Data in this exercise —
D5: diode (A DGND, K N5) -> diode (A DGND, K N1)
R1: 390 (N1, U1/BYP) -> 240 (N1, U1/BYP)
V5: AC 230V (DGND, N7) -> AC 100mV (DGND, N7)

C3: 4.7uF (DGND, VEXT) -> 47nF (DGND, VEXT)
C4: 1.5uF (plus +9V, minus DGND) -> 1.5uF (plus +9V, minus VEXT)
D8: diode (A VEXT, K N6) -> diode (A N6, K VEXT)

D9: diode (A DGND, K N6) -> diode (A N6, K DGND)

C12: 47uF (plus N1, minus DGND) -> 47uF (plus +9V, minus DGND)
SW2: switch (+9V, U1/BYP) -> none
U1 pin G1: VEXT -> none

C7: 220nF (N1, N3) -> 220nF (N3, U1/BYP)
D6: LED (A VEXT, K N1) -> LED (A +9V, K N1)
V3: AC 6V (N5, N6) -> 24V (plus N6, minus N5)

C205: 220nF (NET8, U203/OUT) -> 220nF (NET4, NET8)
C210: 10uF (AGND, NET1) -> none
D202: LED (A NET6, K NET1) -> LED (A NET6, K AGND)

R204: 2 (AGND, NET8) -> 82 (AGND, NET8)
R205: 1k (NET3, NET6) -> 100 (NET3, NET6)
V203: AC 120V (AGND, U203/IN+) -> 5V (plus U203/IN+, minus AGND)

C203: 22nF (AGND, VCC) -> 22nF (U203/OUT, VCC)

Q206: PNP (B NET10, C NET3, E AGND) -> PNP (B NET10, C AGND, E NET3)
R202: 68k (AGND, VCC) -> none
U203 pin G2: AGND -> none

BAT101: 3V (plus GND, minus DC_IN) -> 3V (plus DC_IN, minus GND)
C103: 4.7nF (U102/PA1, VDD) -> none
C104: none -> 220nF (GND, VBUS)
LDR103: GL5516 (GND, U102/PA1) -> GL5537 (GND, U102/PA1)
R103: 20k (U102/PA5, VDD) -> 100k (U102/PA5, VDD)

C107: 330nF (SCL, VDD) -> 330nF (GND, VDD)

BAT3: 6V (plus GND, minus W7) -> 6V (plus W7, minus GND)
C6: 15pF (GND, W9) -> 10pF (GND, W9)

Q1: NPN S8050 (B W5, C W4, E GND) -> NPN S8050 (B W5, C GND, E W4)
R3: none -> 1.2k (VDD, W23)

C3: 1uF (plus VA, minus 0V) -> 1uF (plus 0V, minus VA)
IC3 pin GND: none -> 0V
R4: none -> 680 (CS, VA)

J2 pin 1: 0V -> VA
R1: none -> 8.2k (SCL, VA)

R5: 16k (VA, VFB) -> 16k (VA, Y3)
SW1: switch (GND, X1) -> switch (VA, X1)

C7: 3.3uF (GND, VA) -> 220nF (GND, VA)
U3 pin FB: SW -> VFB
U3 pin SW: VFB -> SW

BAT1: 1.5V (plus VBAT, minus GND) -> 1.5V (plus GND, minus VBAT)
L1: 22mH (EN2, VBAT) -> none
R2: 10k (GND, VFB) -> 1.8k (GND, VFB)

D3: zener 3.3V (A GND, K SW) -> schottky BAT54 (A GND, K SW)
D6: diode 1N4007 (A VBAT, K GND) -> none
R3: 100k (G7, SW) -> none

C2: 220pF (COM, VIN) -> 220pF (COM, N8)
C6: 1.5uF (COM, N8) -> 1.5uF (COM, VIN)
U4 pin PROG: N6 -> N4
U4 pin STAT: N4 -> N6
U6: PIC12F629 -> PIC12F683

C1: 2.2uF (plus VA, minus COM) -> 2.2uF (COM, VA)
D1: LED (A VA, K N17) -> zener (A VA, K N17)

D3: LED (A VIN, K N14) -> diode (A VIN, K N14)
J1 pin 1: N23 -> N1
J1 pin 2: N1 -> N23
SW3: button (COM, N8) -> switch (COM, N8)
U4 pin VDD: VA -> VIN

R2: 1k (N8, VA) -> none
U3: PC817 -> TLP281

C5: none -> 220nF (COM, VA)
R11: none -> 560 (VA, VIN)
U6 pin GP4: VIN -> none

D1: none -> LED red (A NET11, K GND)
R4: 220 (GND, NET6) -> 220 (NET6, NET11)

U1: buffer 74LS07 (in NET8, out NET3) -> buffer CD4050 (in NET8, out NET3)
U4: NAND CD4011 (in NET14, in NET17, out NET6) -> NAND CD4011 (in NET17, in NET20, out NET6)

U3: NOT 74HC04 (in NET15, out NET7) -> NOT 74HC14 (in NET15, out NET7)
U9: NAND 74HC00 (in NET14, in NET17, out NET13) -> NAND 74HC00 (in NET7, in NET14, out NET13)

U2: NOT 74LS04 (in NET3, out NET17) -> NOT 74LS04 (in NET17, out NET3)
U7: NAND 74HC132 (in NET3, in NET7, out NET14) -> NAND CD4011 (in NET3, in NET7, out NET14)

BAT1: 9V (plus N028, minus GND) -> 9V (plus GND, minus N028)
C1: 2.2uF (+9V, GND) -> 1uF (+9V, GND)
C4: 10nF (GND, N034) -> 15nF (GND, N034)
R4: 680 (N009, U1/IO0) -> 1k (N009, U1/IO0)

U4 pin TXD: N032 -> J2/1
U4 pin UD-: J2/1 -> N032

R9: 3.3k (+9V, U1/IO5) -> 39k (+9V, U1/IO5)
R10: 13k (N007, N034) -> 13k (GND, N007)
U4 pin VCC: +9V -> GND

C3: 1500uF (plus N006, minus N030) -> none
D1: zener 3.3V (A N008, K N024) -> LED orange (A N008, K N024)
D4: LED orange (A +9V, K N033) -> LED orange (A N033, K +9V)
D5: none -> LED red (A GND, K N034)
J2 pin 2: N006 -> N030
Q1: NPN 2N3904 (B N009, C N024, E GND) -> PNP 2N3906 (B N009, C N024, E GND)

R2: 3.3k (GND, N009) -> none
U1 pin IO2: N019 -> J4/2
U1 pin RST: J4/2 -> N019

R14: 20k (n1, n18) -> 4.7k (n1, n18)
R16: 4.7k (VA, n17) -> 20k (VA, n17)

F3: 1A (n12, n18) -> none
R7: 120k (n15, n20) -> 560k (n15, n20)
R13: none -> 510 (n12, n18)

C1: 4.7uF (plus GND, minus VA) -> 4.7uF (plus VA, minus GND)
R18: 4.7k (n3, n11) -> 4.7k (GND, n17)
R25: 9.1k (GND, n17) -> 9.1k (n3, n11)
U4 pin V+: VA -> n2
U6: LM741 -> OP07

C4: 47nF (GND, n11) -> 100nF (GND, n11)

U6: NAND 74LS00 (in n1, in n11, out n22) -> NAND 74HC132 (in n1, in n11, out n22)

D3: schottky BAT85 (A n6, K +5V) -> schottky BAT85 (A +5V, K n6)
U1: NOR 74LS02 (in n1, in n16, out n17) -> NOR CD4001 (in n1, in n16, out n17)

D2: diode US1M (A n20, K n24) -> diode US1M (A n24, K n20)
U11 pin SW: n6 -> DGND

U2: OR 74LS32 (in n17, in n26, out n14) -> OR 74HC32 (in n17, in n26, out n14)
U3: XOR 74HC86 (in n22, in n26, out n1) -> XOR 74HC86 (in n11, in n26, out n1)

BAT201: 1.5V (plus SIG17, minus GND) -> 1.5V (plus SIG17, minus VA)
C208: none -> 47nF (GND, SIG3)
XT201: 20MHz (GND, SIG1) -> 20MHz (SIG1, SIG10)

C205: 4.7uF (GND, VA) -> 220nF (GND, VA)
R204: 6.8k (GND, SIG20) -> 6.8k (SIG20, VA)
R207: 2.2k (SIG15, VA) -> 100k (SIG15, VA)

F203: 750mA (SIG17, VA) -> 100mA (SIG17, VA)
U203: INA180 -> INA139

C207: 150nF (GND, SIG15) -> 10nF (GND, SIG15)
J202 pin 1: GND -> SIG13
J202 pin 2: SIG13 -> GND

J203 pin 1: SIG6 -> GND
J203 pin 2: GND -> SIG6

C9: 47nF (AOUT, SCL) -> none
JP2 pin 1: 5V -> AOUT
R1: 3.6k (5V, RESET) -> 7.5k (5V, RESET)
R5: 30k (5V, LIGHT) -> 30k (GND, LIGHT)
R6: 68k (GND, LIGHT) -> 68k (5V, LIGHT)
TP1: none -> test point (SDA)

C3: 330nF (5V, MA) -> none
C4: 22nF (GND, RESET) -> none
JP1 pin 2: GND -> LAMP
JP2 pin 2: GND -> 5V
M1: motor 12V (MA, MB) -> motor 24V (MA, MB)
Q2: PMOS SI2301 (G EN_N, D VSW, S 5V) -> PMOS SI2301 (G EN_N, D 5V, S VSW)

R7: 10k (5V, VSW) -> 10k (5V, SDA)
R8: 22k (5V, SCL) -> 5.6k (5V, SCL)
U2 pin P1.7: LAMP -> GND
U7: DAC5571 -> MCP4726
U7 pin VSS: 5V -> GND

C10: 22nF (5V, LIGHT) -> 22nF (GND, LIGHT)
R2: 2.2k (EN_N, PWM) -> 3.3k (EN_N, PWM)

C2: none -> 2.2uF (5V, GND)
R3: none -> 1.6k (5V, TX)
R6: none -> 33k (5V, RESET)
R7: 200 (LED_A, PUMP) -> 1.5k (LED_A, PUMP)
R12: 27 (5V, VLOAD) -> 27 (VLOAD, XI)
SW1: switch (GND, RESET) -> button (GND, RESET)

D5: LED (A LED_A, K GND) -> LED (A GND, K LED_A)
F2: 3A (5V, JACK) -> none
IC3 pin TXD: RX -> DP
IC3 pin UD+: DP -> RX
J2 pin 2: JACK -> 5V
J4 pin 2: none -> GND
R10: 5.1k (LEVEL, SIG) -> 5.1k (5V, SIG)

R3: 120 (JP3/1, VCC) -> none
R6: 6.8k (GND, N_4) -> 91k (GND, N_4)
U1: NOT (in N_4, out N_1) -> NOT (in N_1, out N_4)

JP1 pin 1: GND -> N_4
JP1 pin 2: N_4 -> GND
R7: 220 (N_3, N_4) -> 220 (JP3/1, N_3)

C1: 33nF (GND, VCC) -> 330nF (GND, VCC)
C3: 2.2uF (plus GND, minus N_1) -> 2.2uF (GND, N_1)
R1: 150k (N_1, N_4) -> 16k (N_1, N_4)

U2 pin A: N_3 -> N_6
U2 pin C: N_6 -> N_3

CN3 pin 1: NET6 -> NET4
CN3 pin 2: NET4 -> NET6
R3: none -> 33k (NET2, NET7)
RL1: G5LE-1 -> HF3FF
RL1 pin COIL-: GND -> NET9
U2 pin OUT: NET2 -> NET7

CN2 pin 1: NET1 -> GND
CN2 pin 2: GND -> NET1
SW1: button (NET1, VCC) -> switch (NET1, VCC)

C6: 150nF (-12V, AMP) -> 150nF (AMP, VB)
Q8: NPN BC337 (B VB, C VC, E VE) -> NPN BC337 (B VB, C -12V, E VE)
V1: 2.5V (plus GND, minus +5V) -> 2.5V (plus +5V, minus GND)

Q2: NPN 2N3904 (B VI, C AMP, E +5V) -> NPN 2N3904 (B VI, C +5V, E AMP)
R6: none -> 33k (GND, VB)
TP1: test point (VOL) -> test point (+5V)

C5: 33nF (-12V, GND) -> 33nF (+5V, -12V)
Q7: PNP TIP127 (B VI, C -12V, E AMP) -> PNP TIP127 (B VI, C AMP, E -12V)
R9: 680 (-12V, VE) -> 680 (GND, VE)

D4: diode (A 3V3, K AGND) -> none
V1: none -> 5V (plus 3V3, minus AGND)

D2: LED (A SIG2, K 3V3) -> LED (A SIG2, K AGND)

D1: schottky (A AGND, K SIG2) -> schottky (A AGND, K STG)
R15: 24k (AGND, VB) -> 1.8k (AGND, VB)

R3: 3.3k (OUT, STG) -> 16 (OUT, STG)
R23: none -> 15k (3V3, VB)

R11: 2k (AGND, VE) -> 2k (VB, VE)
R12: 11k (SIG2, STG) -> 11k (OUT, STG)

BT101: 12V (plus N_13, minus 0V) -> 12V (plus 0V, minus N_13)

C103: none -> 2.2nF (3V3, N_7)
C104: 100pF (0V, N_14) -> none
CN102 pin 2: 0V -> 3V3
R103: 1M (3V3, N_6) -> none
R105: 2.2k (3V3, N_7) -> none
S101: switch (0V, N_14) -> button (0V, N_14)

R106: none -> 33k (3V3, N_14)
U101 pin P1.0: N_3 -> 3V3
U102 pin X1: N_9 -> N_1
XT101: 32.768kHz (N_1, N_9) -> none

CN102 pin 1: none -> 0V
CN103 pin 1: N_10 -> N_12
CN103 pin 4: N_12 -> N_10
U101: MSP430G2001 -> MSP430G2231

Task to carry out — Everything from the line with "C6: 150nF (-12V, AMP) -> 150nF (AMP, VB)" through the last line of the material above should be echoed exactly, and nothing else.

Response area —
C6: 150nF (-12V, AMP) -> 150nF (AMP, VB)
Q8: NPN BC337 (B VB, C VC, E VE) -> NPN BC337 (B VB, C -12V, E VE)
V1: 2.5V (plus GND, minus +5V) -> 2.5V (plus +5V, minus GND)

Q2: NPN 2N3904 (B VI, C AMP, E +5V) -> NPN 2N3904 (B VI, C +5V, E AMP)
R6: none -> 33k (GND, VB)
TP1: test point (VOL) -> test point (+5V)

C5: 33nF (-12V, GND) -> 33nF (+5V, -12V)
Q7: PNP TIP127 (B VI, C -12V, E AMP) -> PNP TIP127 (B VI, C AMP, E -12V)
R9: 680 (-12V, VE) -> 680 (GND, VE)

D4: diode (A 3V3, K AGND) -> none
V1: none -> 5V (plus 3V3, minus AGND)

D2: LED (A SIG2, K 3V3) -> LED (A SIG2, K AGND)

D1: schottky (A AGND, K SIG2) -> schottky (A AGND, K STG)
R15: 24k (AGND, VB) -> 1.8k (AGND, VB)

R3: 3.3k (OUT, STG) -> 16 (OUT, STG)
R23: none -> 15k (3V3, VB)

R11: 2k (AGND, VE) -> 2k (VB, VE)
R12: 11k (SIG2, STG) -> 11k (OUT, STG)

BT101: 12V (plus N_13, minus 0V) -> 12V (plus 0V, minus N_13)

C103: none -> 2.2nF (3V3, N_7)
C104: 100pF (0V, N_14) -> none
CN102 pin 2: 0V -> 3V3
R103: 1M (3V3, N_6) -> none
R105: 2.2k (3V3, N_7) -> none
S101: switch (0V, N_14) -> button (0V, N_14)

R106: none -> 33k (3V3, N_14)
U101 pin P1.0: N_3 -> 3V3
U102 pin X1: N_9 -> N_1
XT101: 32.768kHz (N_1, N_9) -> none

CN102 pin 1: none -> 0V
CN103 pin 1: N_10 -> N_12
CN103 pin 4: N_12 -> N_10
U101: MSP430G2001 -> MSP430G2231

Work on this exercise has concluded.